(Coordinate-based change listings)
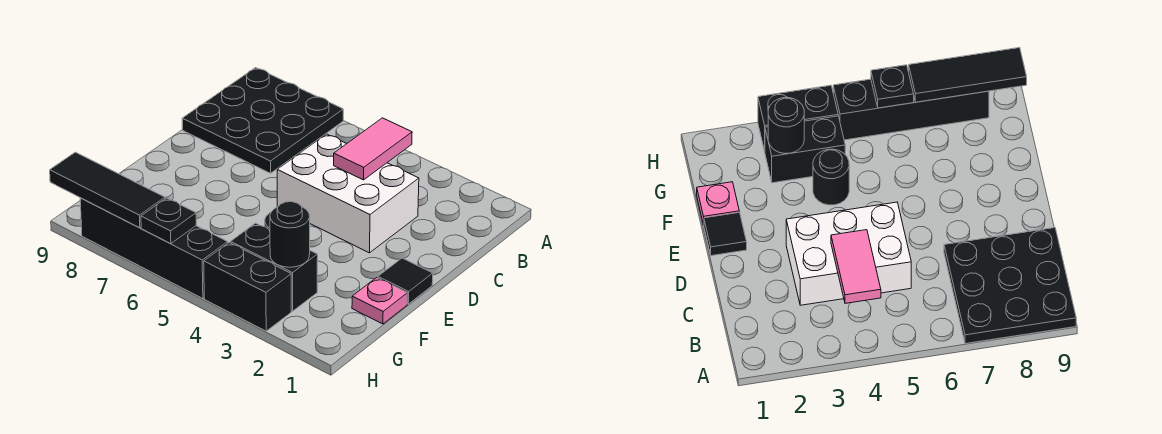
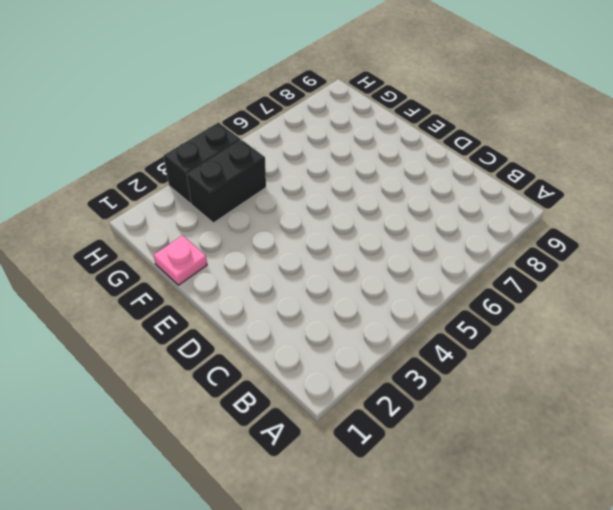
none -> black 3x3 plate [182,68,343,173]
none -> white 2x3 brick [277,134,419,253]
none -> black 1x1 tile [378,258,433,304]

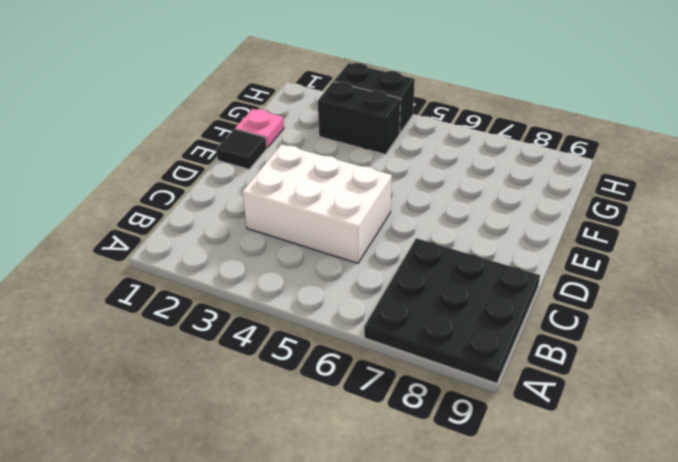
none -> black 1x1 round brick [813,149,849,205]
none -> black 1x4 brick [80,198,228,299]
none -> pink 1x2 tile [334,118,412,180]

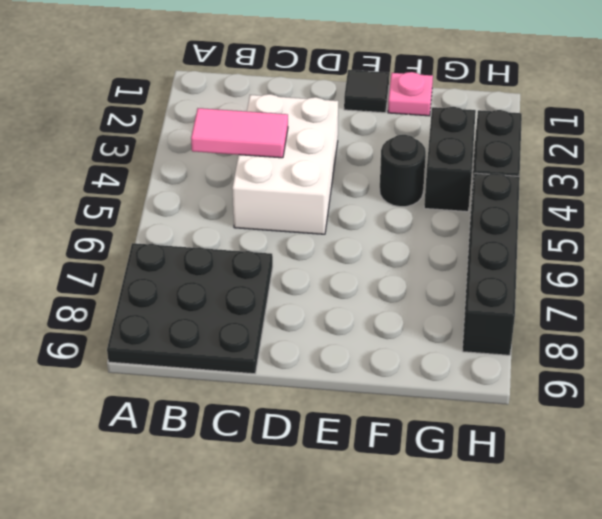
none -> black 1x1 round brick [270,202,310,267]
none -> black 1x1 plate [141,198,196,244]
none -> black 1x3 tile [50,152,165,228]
* * *
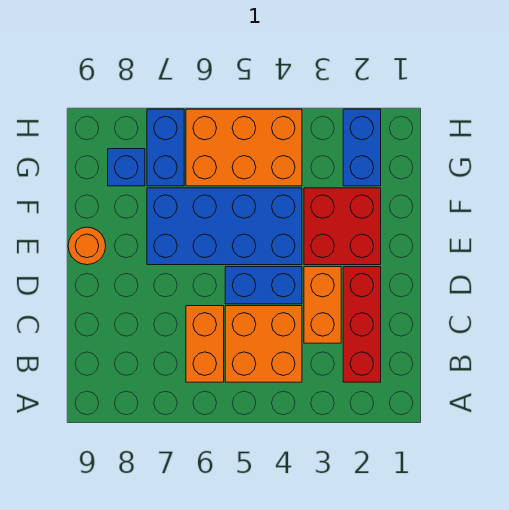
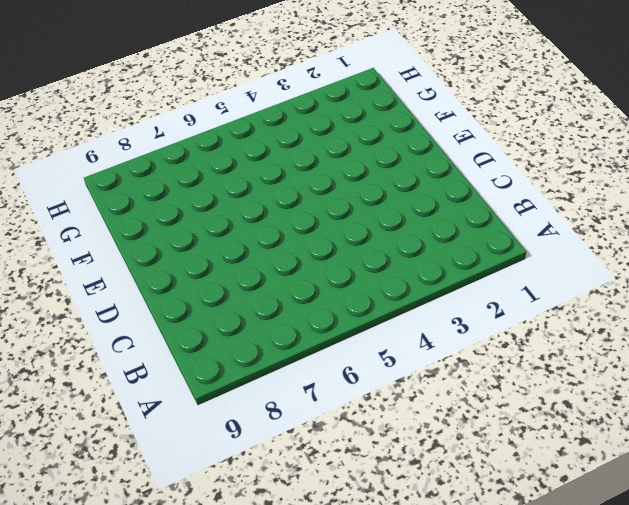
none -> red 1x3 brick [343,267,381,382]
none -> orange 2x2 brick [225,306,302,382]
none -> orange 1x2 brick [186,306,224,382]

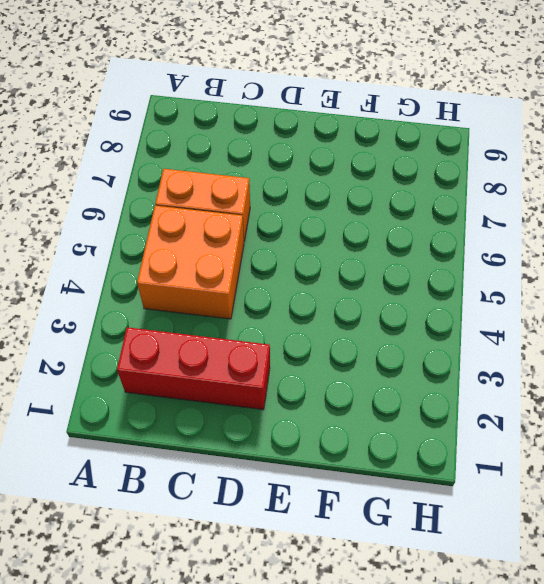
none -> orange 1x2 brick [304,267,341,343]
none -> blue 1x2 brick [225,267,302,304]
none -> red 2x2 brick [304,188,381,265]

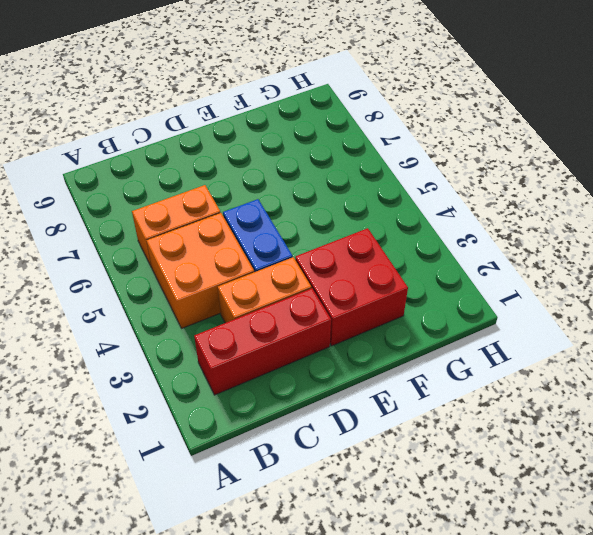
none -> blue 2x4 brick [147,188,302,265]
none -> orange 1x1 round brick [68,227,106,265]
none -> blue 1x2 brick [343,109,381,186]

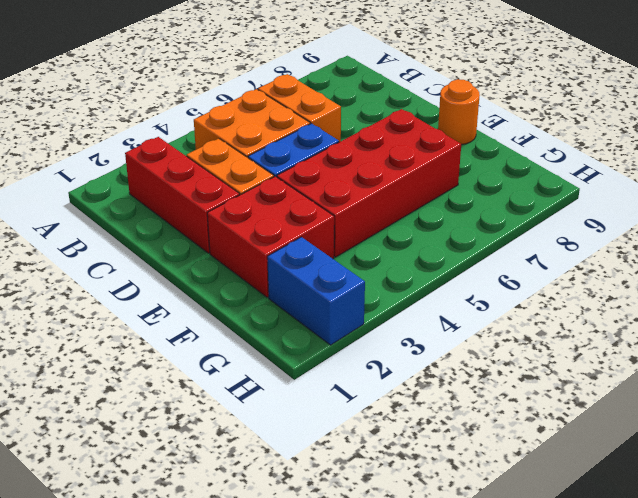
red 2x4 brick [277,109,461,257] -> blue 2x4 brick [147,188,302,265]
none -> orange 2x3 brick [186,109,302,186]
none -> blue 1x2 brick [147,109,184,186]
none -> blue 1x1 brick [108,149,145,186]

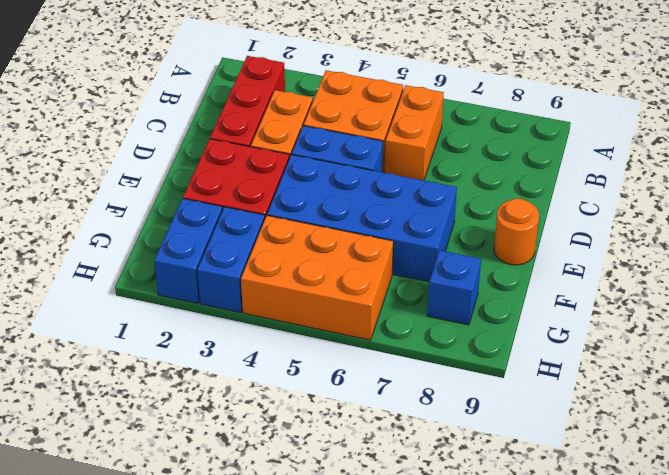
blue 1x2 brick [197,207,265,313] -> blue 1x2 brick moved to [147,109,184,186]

__ACTIVITY__: Using the records above, return verbatim only the part that opens with the line containing "none -> blue 2x4 brick [147,188,302,265]" and closes with the line containing "blue 1x2 brick [197,207,265,313]"; pictures stay out.

__ANSWER SECTION__:
none -> blue 2x4 brick [147,188,302,265]
none -> orange 1x1 round brick [68,227,106,265]
none -> blue 1x2 brick [343,109,381,186]

red 2x4 brick [277,109,461,257] -> blue 2x4 brick [147,188,302,265]
none -> orange 2x3 brick [186,109,302,186]
none -> blue 1x2 brick [147,109,184,186]
none -> blue 1x1 brick [108,149,145,186]

blue 1x2 brick [197,207,265,313] -> blue 1x2 brick moved to [147,109,184,186]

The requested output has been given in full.